Before-and-after object listings
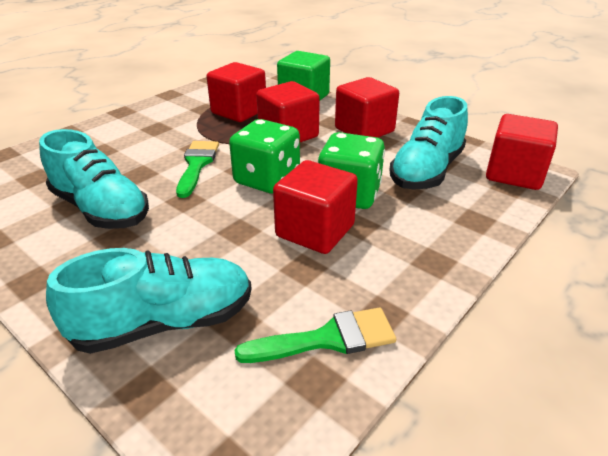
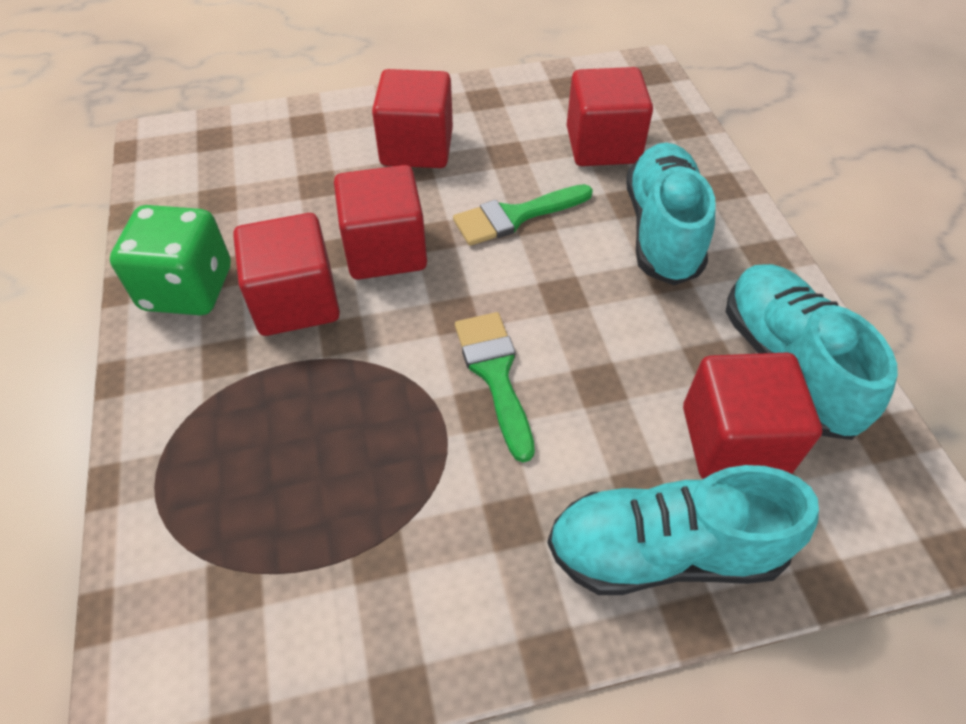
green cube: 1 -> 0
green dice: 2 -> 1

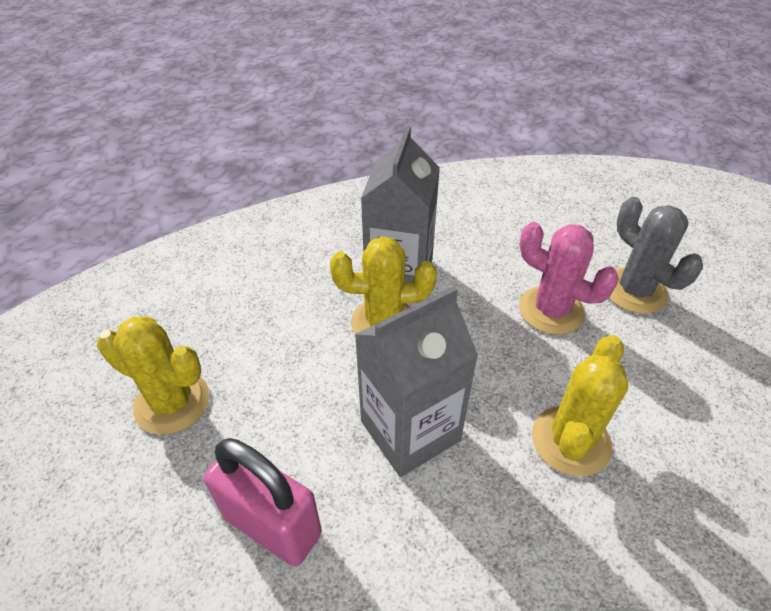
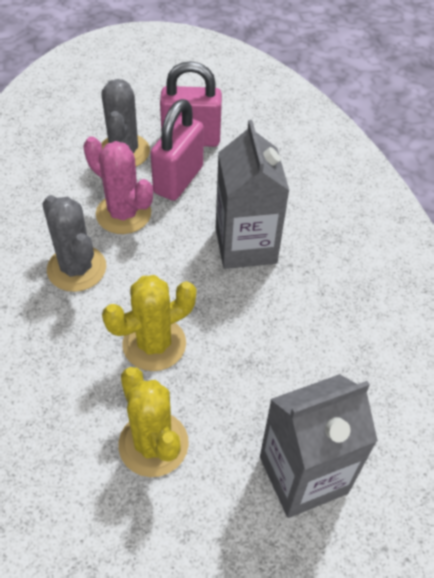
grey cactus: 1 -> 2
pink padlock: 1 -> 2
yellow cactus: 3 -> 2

Problem to solve: When you retype the data above, match every line exactly and leave the pictures behind.

Result of the exercise:
green cube: 1 -> 0
green dice: 2 -> 1

grey cactus: 1 -> 2
pink padlock: 1 -> 2
yellow cactus: 3 -> 2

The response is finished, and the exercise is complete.